======== Exercise data

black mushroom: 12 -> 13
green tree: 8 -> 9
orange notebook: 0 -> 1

================
======== Exercise data

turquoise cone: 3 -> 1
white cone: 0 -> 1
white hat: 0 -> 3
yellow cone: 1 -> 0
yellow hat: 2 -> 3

================
======== Exercise data

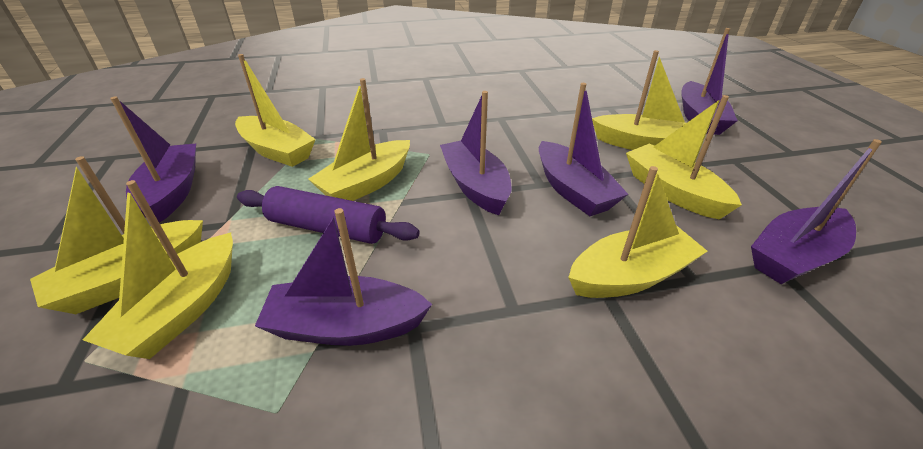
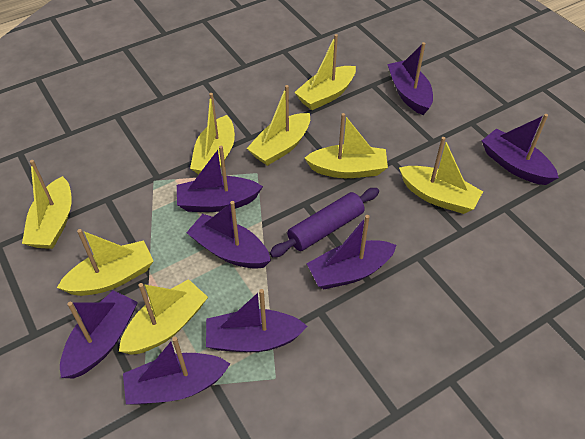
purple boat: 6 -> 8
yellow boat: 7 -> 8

================

* _Assignment_
Give again, word for word, every line of the listing above from the one with "black mushroom: 12 -> 13" to the one with "orange notebook: 0 -> 1", both inclusive, and nothing beyond them.

* _Task solution_
black mushroom: 12 -> 13
green tree: 8 -> 9
orange notebook: 0 -> 1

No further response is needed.